[Scene edit records]
.....

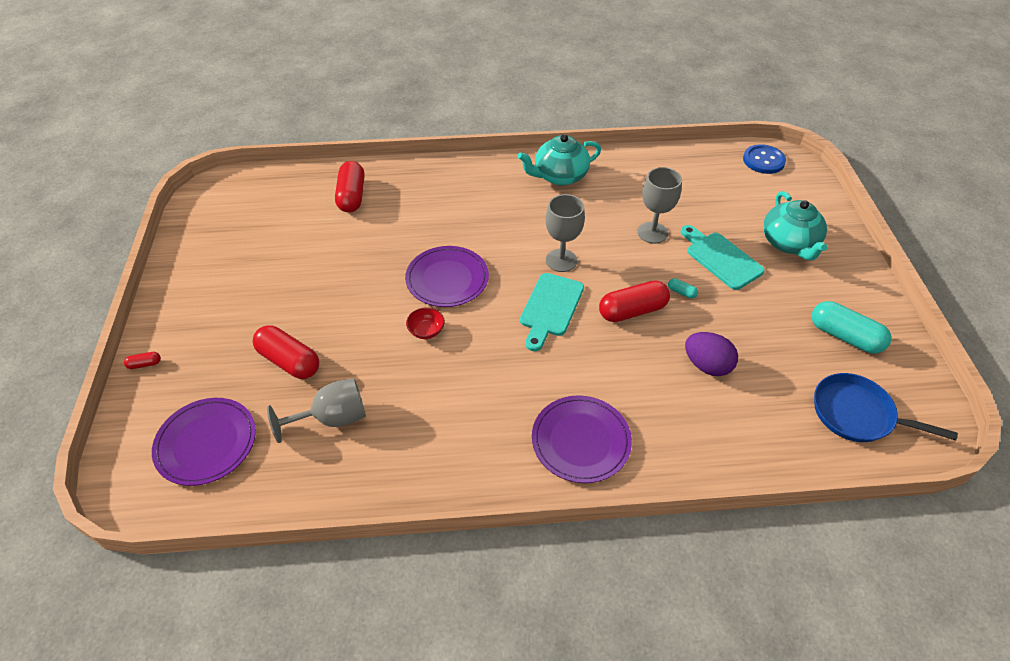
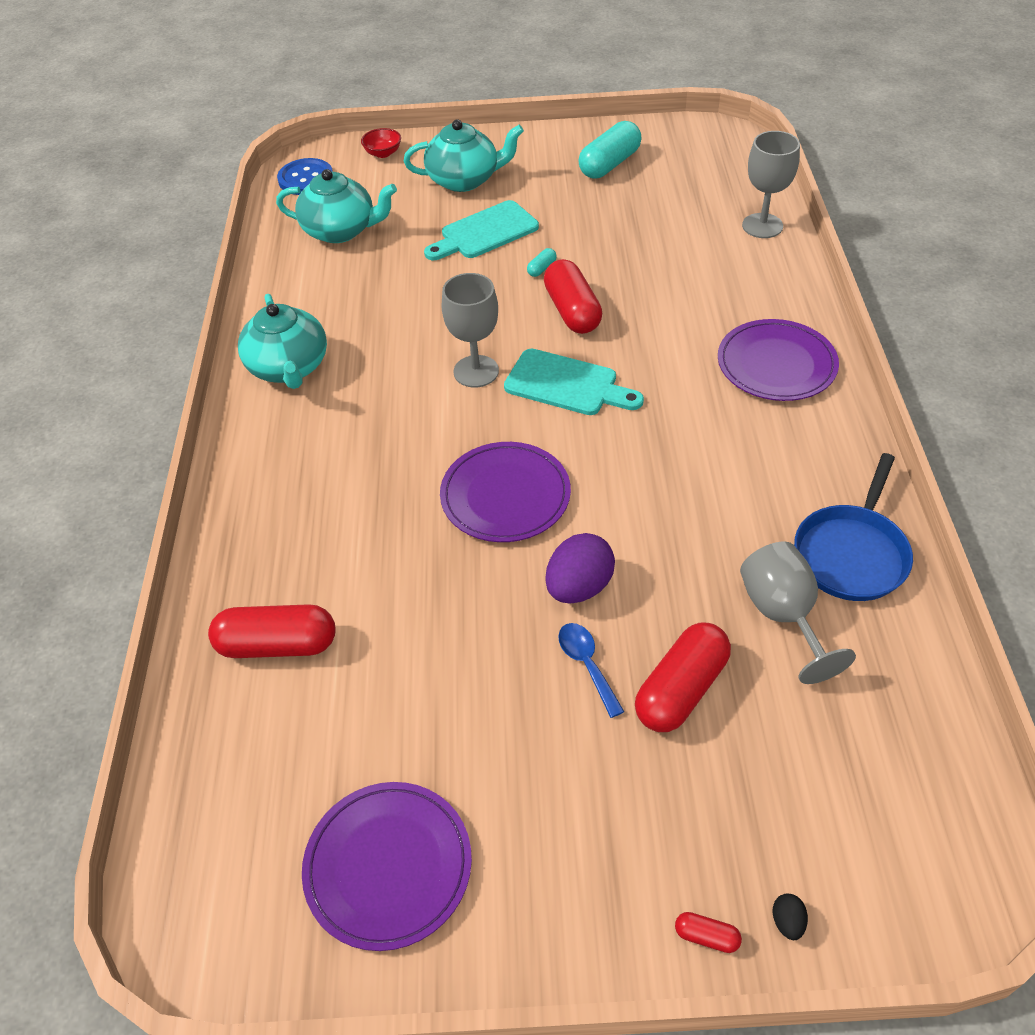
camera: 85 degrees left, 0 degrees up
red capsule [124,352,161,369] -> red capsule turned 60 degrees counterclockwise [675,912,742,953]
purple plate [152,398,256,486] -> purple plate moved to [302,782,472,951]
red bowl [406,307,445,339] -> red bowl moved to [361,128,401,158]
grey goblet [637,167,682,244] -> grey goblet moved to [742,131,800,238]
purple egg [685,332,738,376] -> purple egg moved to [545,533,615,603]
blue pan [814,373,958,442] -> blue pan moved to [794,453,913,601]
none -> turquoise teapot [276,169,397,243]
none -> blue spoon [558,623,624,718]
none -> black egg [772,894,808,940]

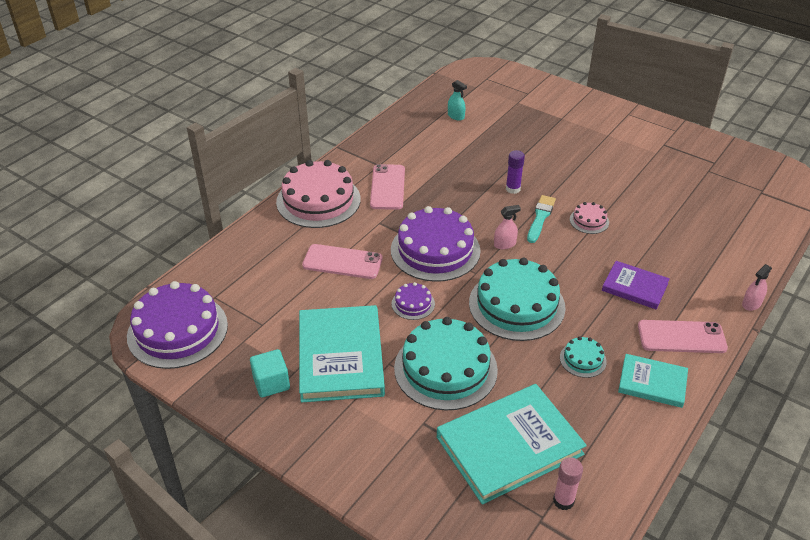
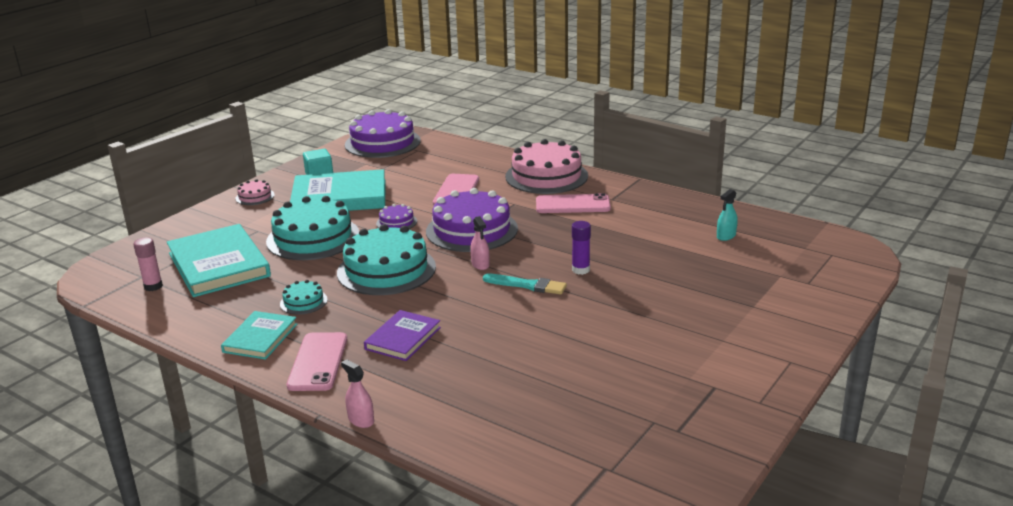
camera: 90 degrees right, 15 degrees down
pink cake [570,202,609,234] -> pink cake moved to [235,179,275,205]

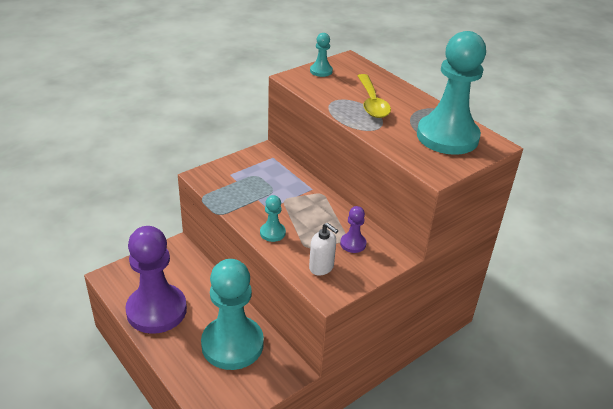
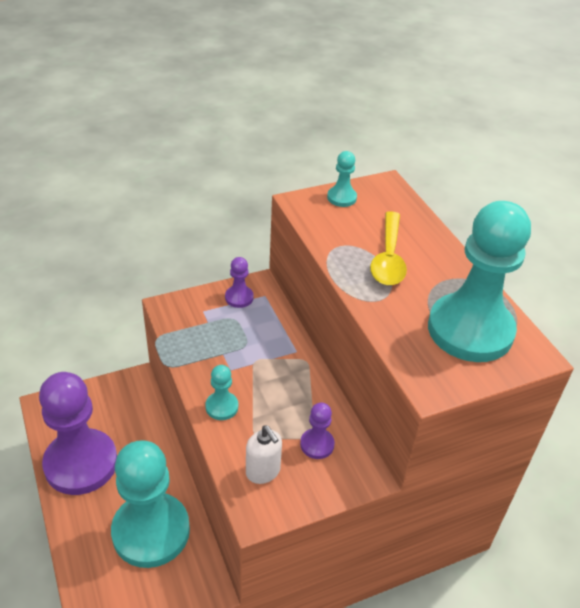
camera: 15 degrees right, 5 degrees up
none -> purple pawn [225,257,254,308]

.....

PROBLEM DESCRIPTION: In the lines above, find the word "degrees" and copy each line that contains it.

WRITTEN RESPONSE:
camera: 85 degrees left, 0 degrees up
red capsule [124,352,161,369] -> red capsule turned 60 degrees counterclockwise [675,912,742,953]
camera: 90 degrees right, 15 degrees down
camera: 15 degrees right, 5 degrees up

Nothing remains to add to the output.